Please output the following records exactly. Leave every image out.
◇ ◇ ◇
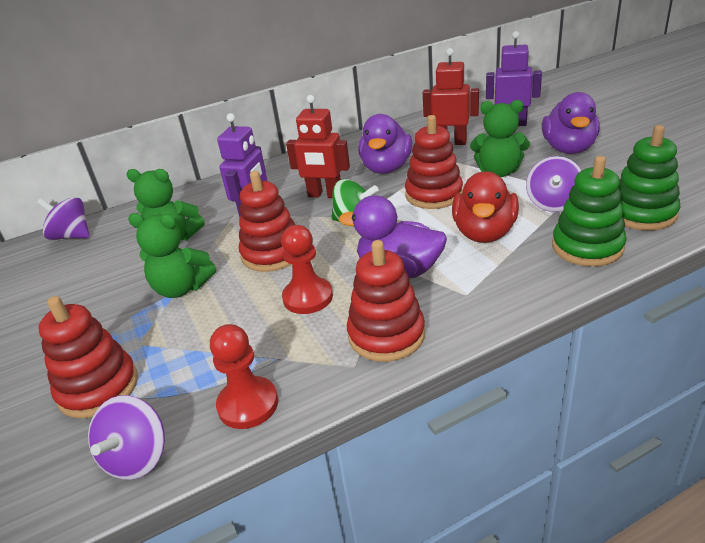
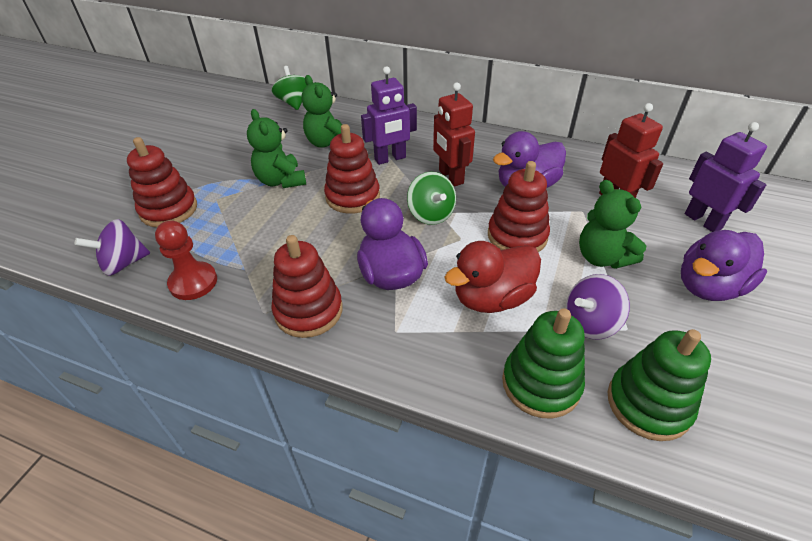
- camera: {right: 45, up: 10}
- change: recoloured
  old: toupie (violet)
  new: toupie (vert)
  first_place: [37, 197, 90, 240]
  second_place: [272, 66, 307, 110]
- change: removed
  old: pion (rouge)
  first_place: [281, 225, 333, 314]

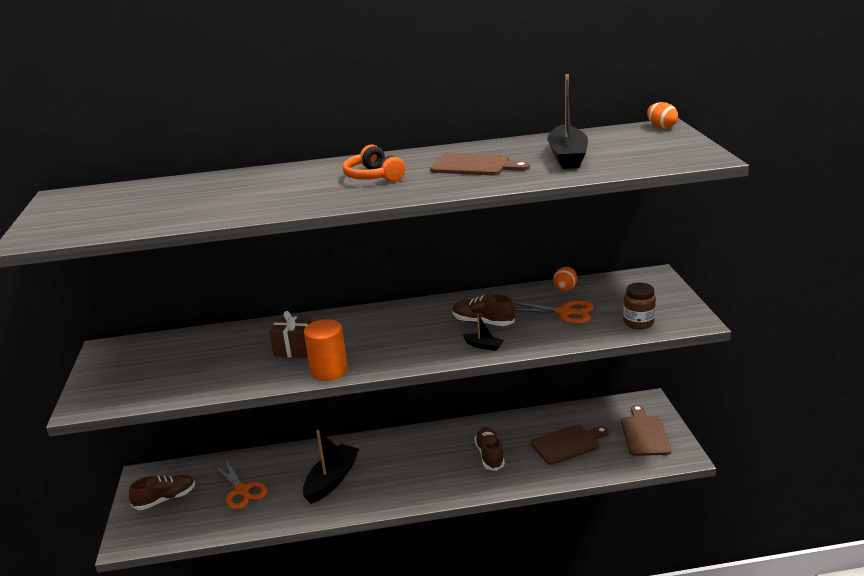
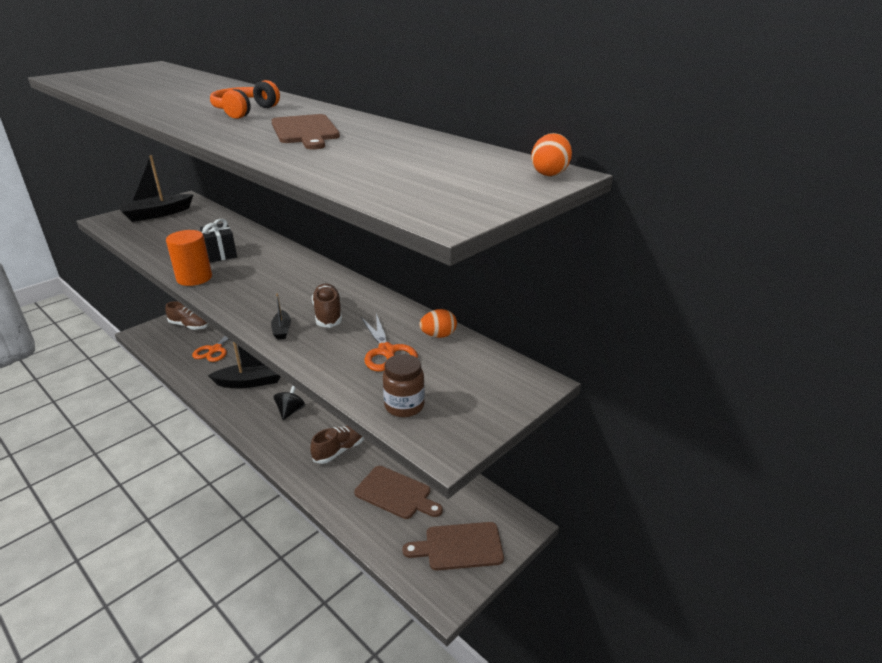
- camera: {right: 50, up: 5}
- change: recoloured
  old: cadeau (marron)
  new: cadeau (noir)
  first_place: [269, 311, 312, 358]
  second_place: [200, 219, 237, 263]
- change: moved
  old: bateau (noir)
  first_place: [547, 75, 588, 169]
  second_place: [118, 155, 193, 222]
- change: turned
  old: planche à découper (marron)
  first_place: [621, 405, 671, 456]
  second_place: [403, 522, 504, 570]
  degrees: -150
- change: added
  new: toupie (noir)
  second_place: [274, 385, 305, 420]

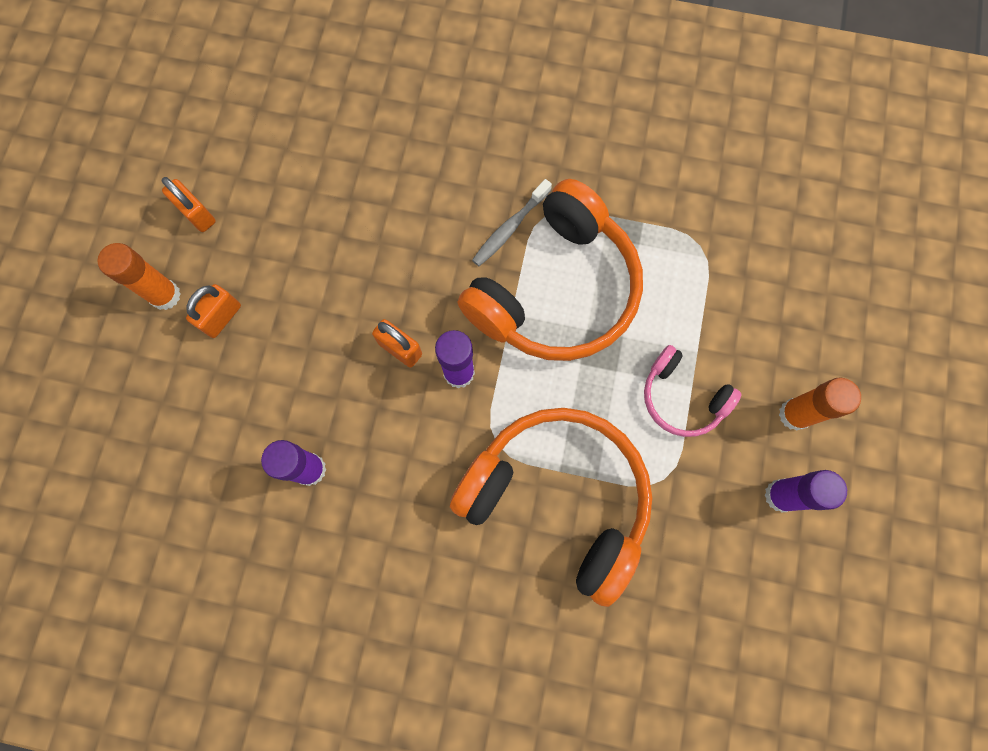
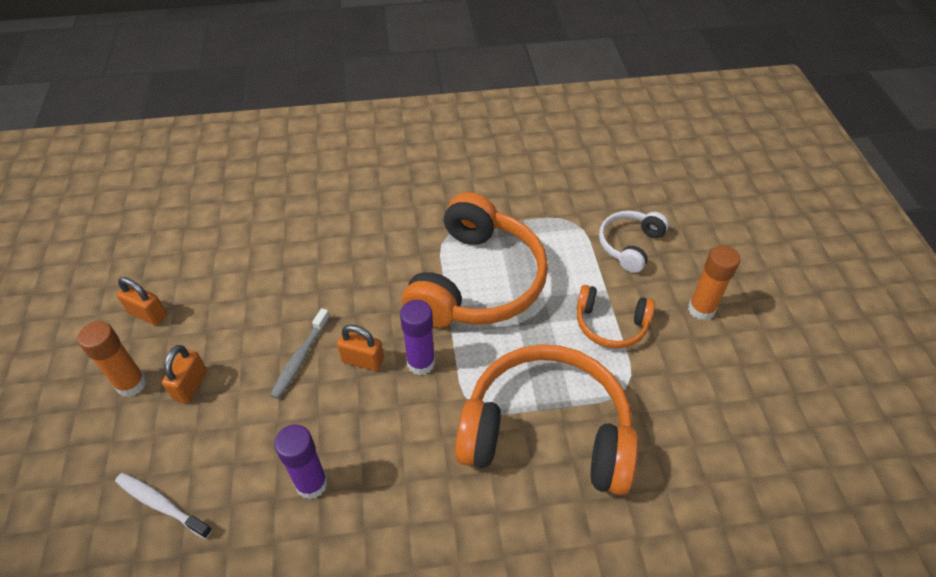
- camera: {right: -20, up: -25}
- change: moved
  old: brosse à dents (gris)
  first_place: [472, 179, 552, 266]
  second_place: [270, 308, 330, 399]
- change: recoloured
  old: casque audio (rose)
  new: casque audio (orange)
  first_place: [644, 345, 741, 437]
  second_place: [577, 285, 655, 349]
- change: removed
  old: bâton de colle (violet)
  first_place: [764, 470, 847, 512]
- change: added
  new: brosse à dents (blanc)
  second_place: [115, 473, 213, 539]
- change: added
  new: casque audio (blanc)
  second_place: [599, 211, 669, 273]

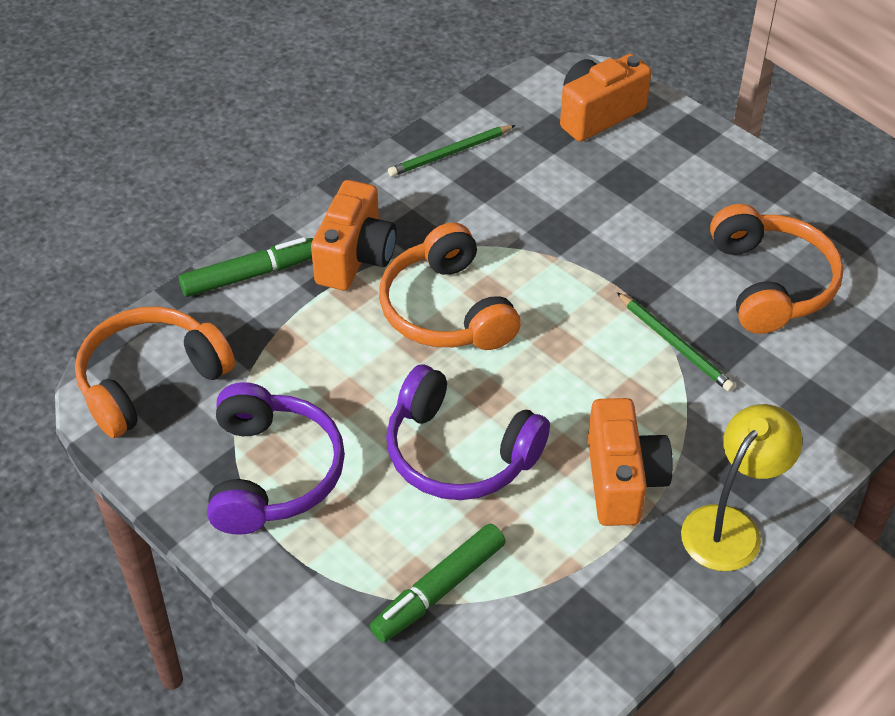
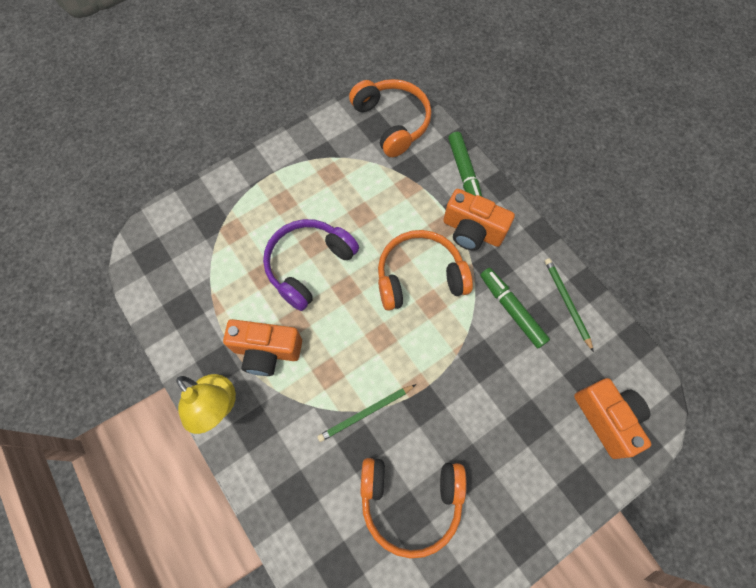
- camera: {right: 100, up: 20}
- change: removed
  old: casque audio (violet)
  first_place: [207, 382, 345, 535]
- change: moved
  old: feutre (vert)
  first_place: [370, 523, 506, 642]
  second_place: [480, 268, 550, 349]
◇ ◇ ◇
### TASK ANSWER
- camera: {right: 45, up: 10}
- change: recoloured
  old: toupie (violet)
  new: toupie (vert)
  first_place: [37, 197, 90, 240]
  second_place: [272, 66, 307, 110]
- change: removed
  old: pion (rouge)
  first_place: [281, 225, 333, 314]

- camera: {right: 50, up: 5}
- change: recoloured
  old: cadeau (marron)
  new: cadeau (noir)
  first_place: [269, 311, 312, 358]
  second_place: [200, 219, 237, 263]
- change: moved
  old: bateau (noir)
  first_place: [547, 75, 588, 169]
  second_place: [118, 155, 193, 222]
- change: turned
  old: planche à découper (marron)
  first_place: [621, 405, 671, 456]
  second_place: [403, 522, 504, 570]
  degrees: -150
- change: added
  new: toupie (noir)
  second_place: [274, 385, 305, 420]

- camera: {right: -20, up: -25}
- change: moved
  old: brosse à dents (gris)
  first_place: [472, 179, 552, 266]
  second_place: [270, 308, 330, 399]
- change: recoloured
  old: casque audio (rose)
  new: casque audio (orange)
  first_place: [644, 345, 741, 437]
  second_place: [577, 285, 655, 349]
- change: removed
  old: bâton de colle (violet)
  first_place: [764, 470, 847, 512]
- change: added
  new: brosse à dents (blanc)
  second_place: [115, 473, 213, 539]
- change: added
  new: casque audio (blanc)
  second_place: [599, 211, 669, 273]

- camera: {right: 100, up: 20}
- change: removed
  old: casque audio (violet)
  first_place: [207, 382, 345, 535]
- change: moved
  old: feutre (vert)
  first_place: [370, 523, 506, 642]
  second_place: [480, 268, 550, 349]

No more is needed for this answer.